----- Exercise material

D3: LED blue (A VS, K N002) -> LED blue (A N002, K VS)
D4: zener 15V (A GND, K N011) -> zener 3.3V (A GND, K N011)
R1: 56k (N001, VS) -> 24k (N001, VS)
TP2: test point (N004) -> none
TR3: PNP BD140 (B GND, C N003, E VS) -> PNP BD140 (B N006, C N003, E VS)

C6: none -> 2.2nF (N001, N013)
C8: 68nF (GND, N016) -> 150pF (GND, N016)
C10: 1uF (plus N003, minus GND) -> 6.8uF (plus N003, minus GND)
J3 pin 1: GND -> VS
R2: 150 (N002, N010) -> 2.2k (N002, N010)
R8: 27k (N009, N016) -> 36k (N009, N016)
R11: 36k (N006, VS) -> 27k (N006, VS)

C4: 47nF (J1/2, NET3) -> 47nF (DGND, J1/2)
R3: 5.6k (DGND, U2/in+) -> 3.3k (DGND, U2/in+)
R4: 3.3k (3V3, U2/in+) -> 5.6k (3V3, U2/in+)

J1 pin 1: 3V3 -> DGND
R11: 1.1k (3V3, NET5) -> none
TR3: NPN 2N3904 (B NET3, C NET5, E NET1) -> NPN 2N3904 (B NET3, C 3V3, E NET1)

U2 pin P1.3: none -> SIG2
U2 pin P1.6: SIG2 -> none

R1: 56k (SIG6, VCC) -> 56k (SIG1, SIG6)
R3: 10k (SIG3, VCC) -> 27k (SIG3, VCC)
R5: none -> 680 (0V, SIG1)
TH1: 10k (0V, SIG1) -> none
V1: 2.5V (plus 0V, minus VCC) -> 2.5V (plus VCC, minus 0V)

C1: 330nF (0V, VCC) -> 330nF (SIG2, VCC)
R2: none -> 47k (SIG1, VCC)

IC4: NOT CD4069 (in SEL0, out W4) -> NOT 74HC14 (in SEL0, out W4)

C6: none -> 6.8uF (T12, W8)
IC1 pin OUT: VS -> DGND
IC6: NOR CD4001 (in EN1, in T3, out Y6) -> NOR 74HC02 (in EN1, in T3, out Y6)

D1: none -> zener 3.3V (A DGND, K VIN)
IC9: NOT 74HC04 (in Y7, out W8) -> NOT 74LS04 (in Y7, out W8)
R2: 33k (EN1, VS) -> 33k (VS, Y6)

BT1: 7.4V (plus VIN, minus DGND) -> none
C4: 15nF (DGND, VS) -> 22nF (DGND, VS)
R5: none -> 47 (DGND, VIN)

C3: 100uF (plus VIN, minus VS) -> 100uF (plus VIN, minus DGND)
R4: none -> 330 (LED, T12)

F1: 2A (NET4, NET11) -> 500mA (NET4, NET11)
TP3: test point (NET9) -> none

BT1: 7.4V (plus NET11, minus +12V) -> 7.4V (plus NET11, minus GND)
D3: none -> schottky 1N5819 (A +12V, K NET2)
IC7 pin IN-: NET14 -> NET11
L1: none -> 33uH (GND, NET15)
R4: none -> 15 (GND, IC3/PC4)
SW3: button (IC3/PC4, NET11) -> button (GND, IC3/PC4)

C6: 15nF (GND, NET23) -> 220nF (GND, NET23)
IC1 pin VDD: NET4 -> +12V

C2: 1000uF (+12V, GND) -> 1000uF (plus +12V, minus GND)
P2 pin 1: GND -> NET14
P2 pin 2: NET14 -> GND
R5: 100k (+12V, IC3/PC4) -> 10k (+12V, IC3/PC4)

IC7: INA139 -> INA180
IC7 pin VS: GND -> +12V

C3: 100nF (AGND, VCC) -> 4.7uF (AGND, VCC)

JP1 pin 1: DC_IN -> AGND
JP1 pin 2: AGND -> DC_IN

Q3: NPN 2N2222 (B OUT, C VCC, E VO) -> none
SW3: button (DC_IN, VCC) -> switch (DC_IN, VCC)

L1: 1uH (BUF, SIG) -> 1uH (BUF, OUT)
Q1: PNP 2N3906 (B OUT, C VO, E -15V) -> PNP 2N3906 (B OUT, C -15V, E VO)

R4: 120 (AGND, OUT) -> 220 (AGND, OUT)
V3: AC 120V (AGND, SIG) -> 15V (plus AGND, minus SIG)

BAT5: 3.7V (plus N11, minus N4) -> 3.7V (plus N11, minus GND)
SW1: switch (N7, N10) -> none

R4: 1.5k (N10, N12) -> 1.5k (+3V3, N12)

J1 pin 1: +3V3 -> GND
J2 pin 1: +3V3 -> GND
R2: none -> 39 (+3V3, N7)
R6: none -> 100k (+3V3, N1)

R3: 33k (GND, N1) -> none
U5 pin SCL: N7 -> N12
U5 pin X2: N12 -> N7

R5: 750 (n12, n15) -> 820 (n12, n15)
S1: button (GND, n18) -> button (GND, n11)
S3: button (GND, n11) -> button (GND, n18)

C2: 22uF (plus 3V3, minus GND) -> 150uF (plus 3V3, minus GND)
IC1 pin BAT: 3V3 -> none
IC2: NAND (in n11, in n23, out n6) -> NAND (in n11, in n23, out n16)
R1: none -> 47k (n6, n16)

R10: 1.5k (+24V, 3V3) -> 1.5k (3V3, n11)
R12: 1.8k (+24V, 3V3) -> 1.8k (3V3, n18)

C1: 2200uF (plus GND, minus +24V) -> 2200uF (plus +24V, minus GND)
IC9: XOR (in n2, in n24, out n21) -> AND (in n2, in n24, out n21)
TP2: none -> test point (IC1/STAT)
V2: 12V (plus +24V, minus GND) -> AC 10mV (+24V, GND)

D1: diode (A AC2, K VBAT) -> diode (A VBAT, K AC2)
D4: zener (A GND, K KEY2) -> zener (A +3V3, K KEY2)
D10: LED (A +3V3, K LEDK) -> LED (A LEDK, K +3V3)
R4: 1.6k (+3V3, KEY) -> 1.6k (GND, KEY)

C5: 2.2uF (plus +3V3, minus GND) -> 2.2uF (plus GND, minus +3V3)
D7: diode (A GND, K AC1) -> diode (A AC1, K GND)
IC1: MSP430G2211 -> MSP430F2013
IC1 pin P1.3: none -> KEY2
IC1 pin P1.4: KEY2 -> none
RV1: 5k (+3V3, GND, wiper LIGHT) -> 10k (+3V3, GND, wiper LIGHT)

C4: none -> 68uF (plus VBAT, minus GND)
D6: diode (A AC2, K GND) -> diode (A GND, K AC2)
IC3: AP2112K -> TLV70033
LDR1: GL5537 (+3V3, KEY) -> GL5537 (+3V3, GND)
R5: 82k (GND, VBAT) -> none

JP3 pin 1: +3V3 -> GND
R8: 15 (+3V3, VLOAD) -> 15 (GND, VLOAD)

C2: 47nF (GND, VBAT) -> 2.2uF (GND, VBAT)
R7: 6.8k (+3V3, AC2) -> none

----------

● **Task directions**
Without changing anything, repeat every record above.

● **Response**
D3: LED blue (A VS, K N002) -> LED blue (A N002, K VS)
D4: zener 15V (A GND, K N011) -> zener 3.3V (A GND, K N011)
R1: 56k (N001, VS) -> 24k (N001, VS)
TP2: test point (N004) -> none
TR3: PNP BD140 (B GND, C N003, E VS) -> PNP BD140 (B N006, C N003, E VS)

C6: none -> 2.2nF (N001, N013)
C8: 68nF (GND, N016) -> 150pF (GND, N016)
C10: 1uF (plus N003, minus GND) -> 6.8uF (plus N003, minus GND)
J3 pin 1: GND -> VS
R2: 150 (N002, N010) -> 2.2k (N002, N010)
R8: 27k (N009, N016) -> 36k (N009, N016)
R11: 36k (N006, VS) -> 27k (N006, VS)

C4: 47nF (J1/2, NET3) -> 47nF (DGND, J1/2)
R3: 5.6k (DGND, U2/in+) -> 3.3k (DGND, U2/in+)
R4: 3.3k (3V3, U2/in+) -> 5.6k (3V3, U2/in+)

J1 pin 1: 3V3 -> DGND
R11: 1.1k (3V3, NET5) -> none
TR3: NPN 2N3904 (B NET3, C NET5, E NET1) -> NPN 2N3904 (B NET3, C 3V3, E NET1)

U2 pin P1.3: none -> SIG2
U2 pin P1.6: SIG2 -> none

R1: 56k (SIG6, VCC) -> 56k (SIG1, SIG6)
R3: 10k (SIG3, VCC) -> 27k (SIG3, VCC)
R5: none -> 680 (0V, SIG1)
TH1: 10k (0V, SIG1) -> none
V1: 2.5V (plus 0V, minus VCC) -> 2.5V (plus VCC, minus 0V)

C1: 330nF (0V, VCC) -> 330nF (SIG2, VCC)
R2: none -> 47k (SIG1, VCC)

IC4: NOT CD4069 (in SEL0, out W4) -> NOT 74HC14 (in SEL0, out W4)

C6: none -> 6.8uF (T12, W8)
IC1 pin OUT: VS -> DGND
IC6: NOR CD4001 (in EN1, in T3, out Y6) -> NOR 74HC02 (in EN1, in T3, out Y6)

D1: none -> zener 3.3V (A DGND, K VIN)
IC9: NOT 74HC04 (in Y7, out W8) -> NOT 74LS04 (in Y7, out W8)
R2: 33k (EN1, VS) -> 33k (VS, Y6)

BT1: 7.4V (plus VIN, minus DGND) -> none
C4: 15nF (DGND, VS) -> 22nF (DGND, VS)
R5: none -> 47 (DGND, VIN)

C3: 100uF (plus VIN, minus VS) -> 100uF (plus VIN, minus DGND)
R4: none -> 330 (LED, T12)

F1: 2A (NET4, NET11) -> 500mA (NET4, NET11)
TP3: test point (NET9) -> none

BT1: 7.4V (plus NET11, minus +12V) -> 7.4V (plus NET11, minus GND)
D3: none -> schottky 1N5819 (A +12V, K NET2)
IC7 pin IN-: NET14 -> NET11
L1: none -> 33uH (GND, NET15)
R4: none -> 15 (GND, IC3/PC4)
SW3: button (IC3/PC4, NET11) -> button (GND, IC3/PC4)

C6: 15nF (GND, NET23) -> 220nF (GND, NET23)
IC1 pin VDD: NET4 -> +12V

C2: 1000uF (+12V, GND) -> 1000uF (plus +12V, minus GND)
P2 pin 1: GND -> NET14
P2 pin 2: NET14 -> GND
R5: 100k (+12V, IC3/PC4) -> 10k (+12V, IC3/PC4)

IC7: INA139 -> INA180
IC7 pin VS: GND -> +12V

C3: 100nF (AGND, VCC) -> 4.7uF (AGND, VCC)

JP1 pin 1: DC_IN -> AGND
JP1 pin 2: AGND -> DC_IN

Q3: NPN 2N2222 (B OUT, C VCC, E VO) -> none
SW3: button (DC_IN, VCC) -> switch (DC_IN, VCC)

L1: 1uH (BUF, SIG) -> 1uH (BUF, OUT)
Q1: PNP 2N3906 (B OUT, C VO, E -15V) -> PNP 2N3906 (B OUT, C -15V, E VO)

R4: 120 (AGND, OUT) -> 220 (AGND, OUT)
V3: AC 120V (AGND, SIG) -> 15V (plus AGND, minus SIG)

BAT5: 3.7V (plus N11, minus N4) -> 3.7V (plus N11, minus GND)
SW1: switch (N7, N10) -> none

R4: 1.5k (N10, N12) -> 1.5k (+3V3, N12)

J1 pin 1: +3V3 -> GND
J2 pin 1: +3V3 -> GND
R2: none -> 39 (+3V3, N7)
R6: none -> 100k (+3V3, N1)

R3: 33k (GND, N1) -> none
U5 pin SCL: N7 -> N12
U5 pin X2: N12 -> N7

R5: 750 (n12, n15) -> 820 (n12, n15)
S1: button (GND, n18) -> button (GND, n11)
S3: button (GND, n11) -> button (GND, n18)

C2: 22uF (plus 3V3, minus GND) -> 150uF (plus 3V3, minus GND)
IC1 pin BAT: 3V3 -> none
IC2: NAND (in n11, in n23, out n6) -> NAND (in n11, in n23, out n16)
R1: none -> 47k (n6, n16)

R10: 1.5k (+24V, 3V3) -> 1.5k (3V3, n11)
R12: 1.8k (+24V, 3V3) -> 1.8k (3V3, n18)

C1: 2200uF (plus GND, minus +24V) -> 2200uF (plus +24V, minus GND)
IC9: XOR (in n2, in n24, out n21) -> AND (in n2, in n24, out n21)
TP2: none -> test point (IC1/STAT)
V2: 12V (plus +24V, minus GND) -> AC 10mV (+24V, GND)

D1: diode (A AC2, K VBAT) -> diode (A VBAT, K AC2)
D4: zener (A GND, K KEY2) -> zener (A +3V3, K KEY2)
D10: LED (A +3V3, K LEDK) -> LED (A LEDK, K +3V3)
R4: 1.6k (+3V3, KEY) -> 1.6k (GND, KEY)

C5: 2.2uF (plus +3V3, minus GND) -> 2.2uF (plus GND, minus +3V3)
D7: diode (A GND, K AC1) -> diode (A AC1, K GND)
IC1: MSP430G2211 -> MSP430F2013
IC1 pin P1.3: none -> KEY2
IC1 pin P1.4: KEY2 -> none
RV1: 5k (+3V3, GND, wiper LIGHT) -> 10k (+3V3, GND, wiper LIGHT)

C4: none -> 68uF (plus VBAT, minus GND)
D6: diode (A AC2, K GND) -> diode (A GND, K AC2)
IC3: AP2112K -> TLV70033
LDR1: GL5537 (+3V3, KEY) -> GL5537 (+3V3, GND)
R5: 82k (GND, VBAT) -> none

JP3 pin 1: +3V3 -> GND
R8: 15 (+3V3, VLOAD) -> 15 (GND, VLOAD)

C2: 47nF (GND, VBAT) -> 2.2uF (GND, VBAT)
R7: 6.8k (+3V3, AC2) -> none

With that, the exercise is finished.